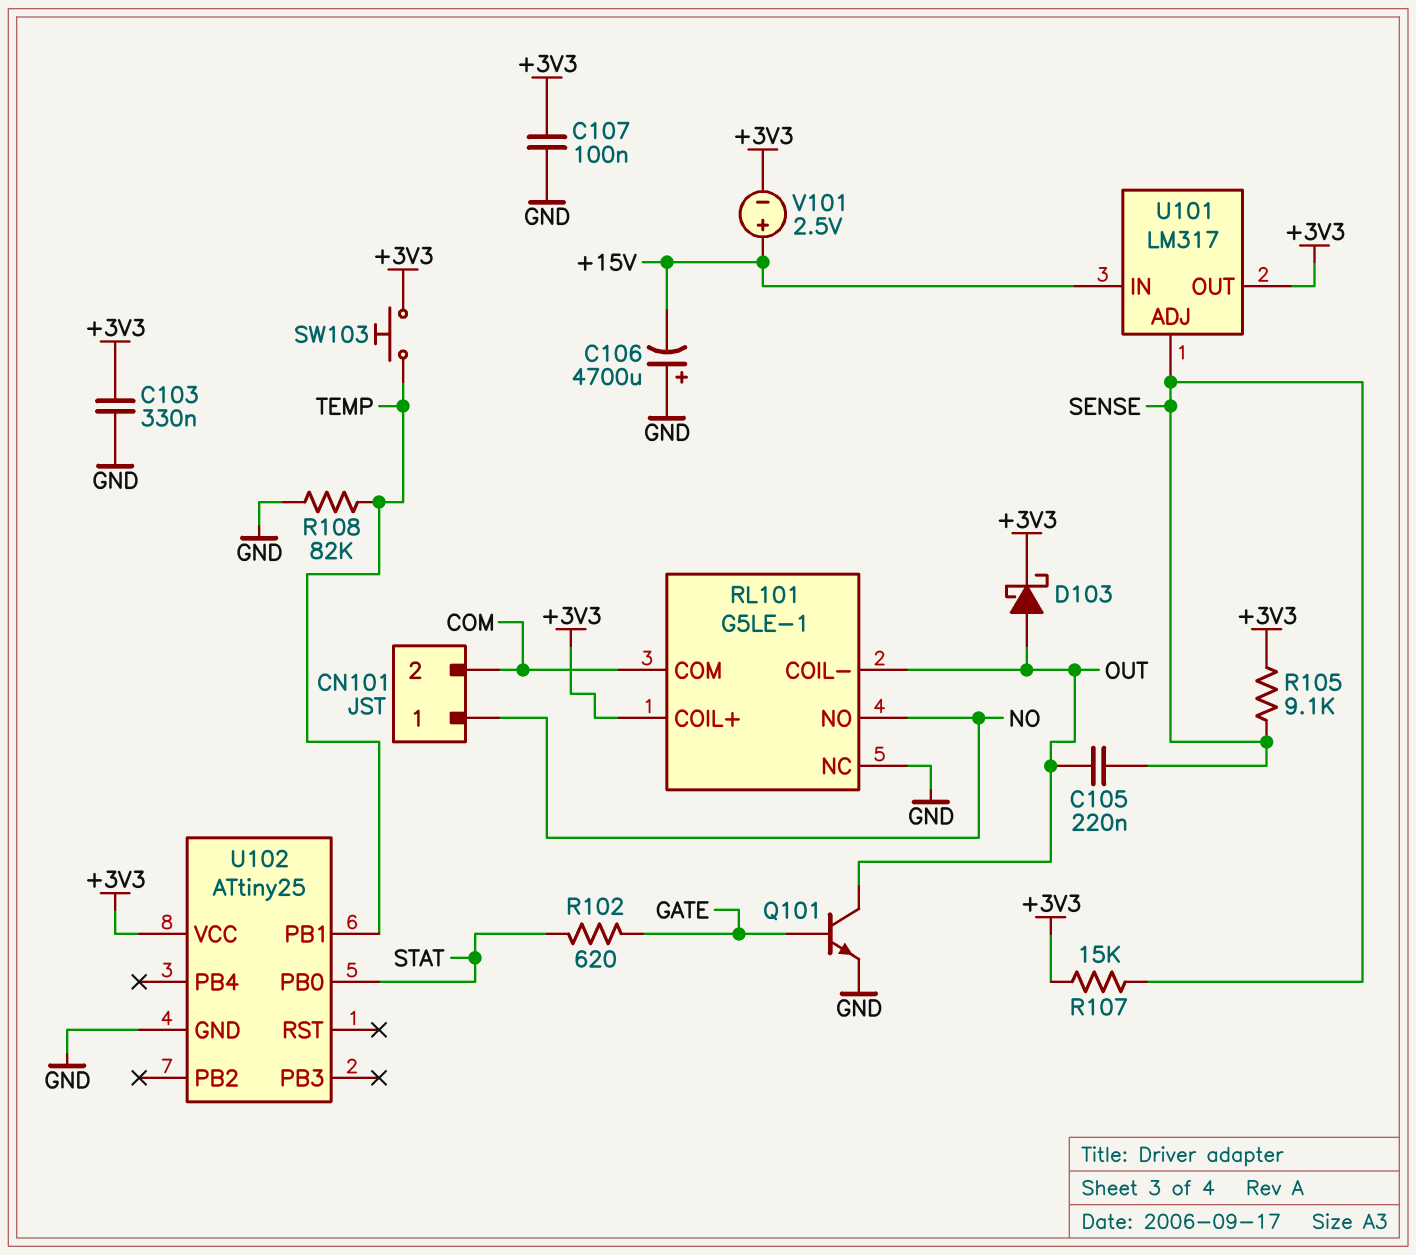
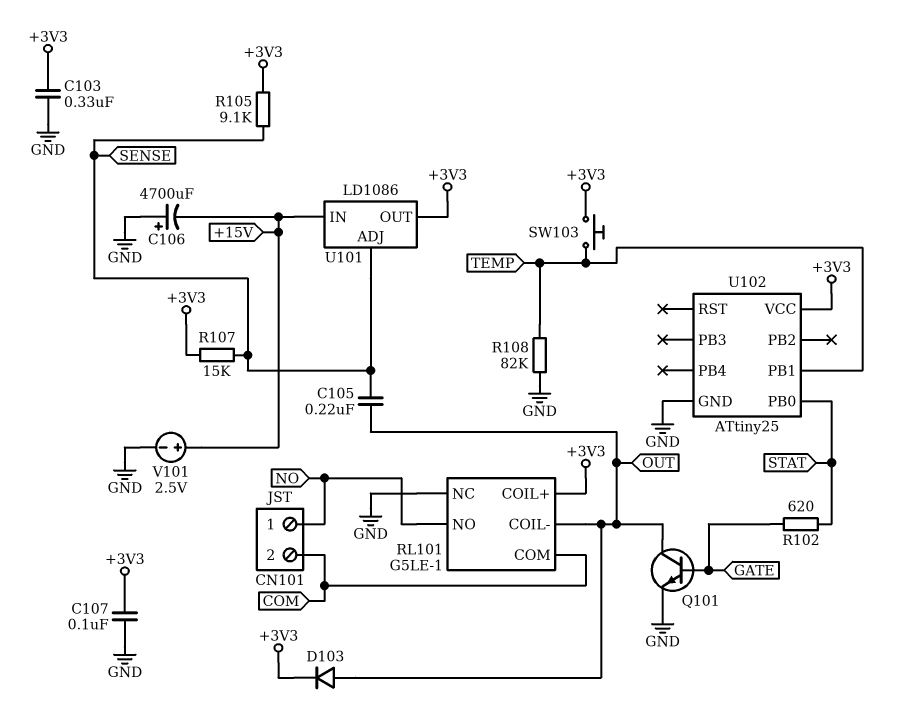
D103: schottky (A OUT, K +3V3) -> diode (A OUT, K +3V3)
U101: LM317 -> LD1086
V101: 2.5V (plus +15V, minus +3V3) -> 2.5V (plus +15V, minus GND)

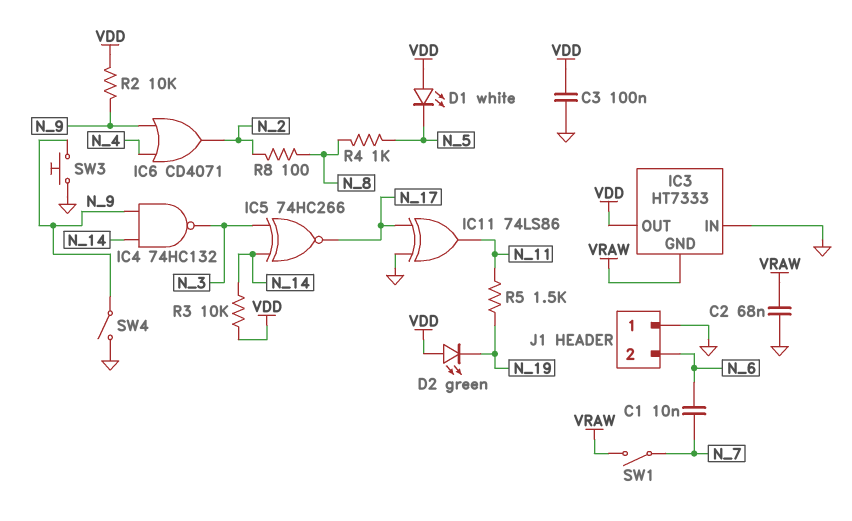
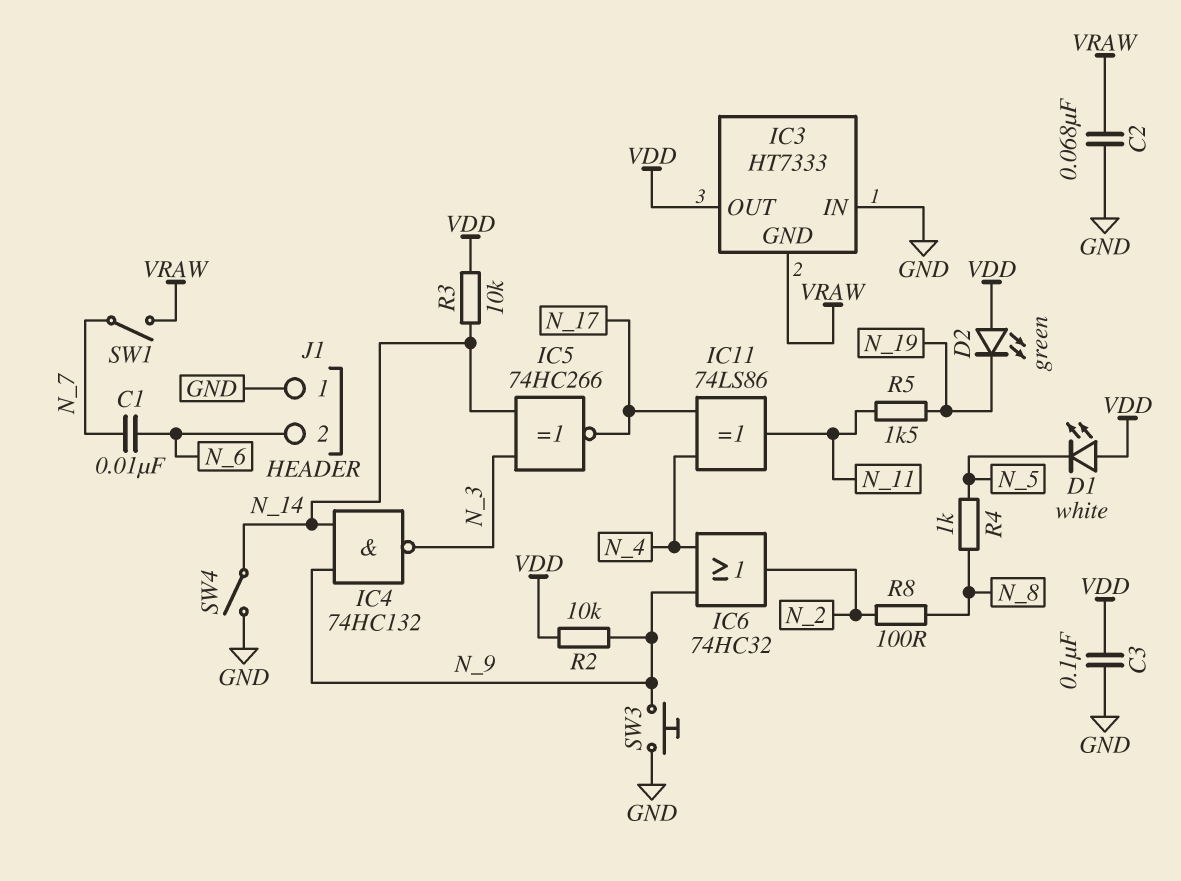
IC6: OR CD4071 (in N_4, in N_9, out N_2) -> OR 74HC32 (in N_4, in N_9, out N_2)
IC11: XOR 74LS86 (in GND, in N_17, out N_11) -> XOR 74LS86 (in N_4, in N_17, out N_11)
SW4: switch (GND, N_9) -> switch (GND, N_14)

·····

**WORK REQUIRED**
The listing must be returned in full and exactly, apart from its pictures.

**THE COMPLETED TASK**
D103: schottky (A OUT, K +3V3) -> diode (A OUT, K +3V3)
U101: LM317 -> LD1086
V101: 2.5V (plus +15V, minus +3V3) -> 2.5V (plus +15V, minus GND)

IC6: OR CD4071 (in N_4, in N_9, out N_2) -> OR 74HC32 (in N_4, in N_9, out N_2)
IC11: XOR 74LS86 (in GND, in N_17, out N_11) -> XOR 74LS86 (in N_4, in N_17, out N_11)
SW4: switch (GND, N_9) -> switch (GND, N_14)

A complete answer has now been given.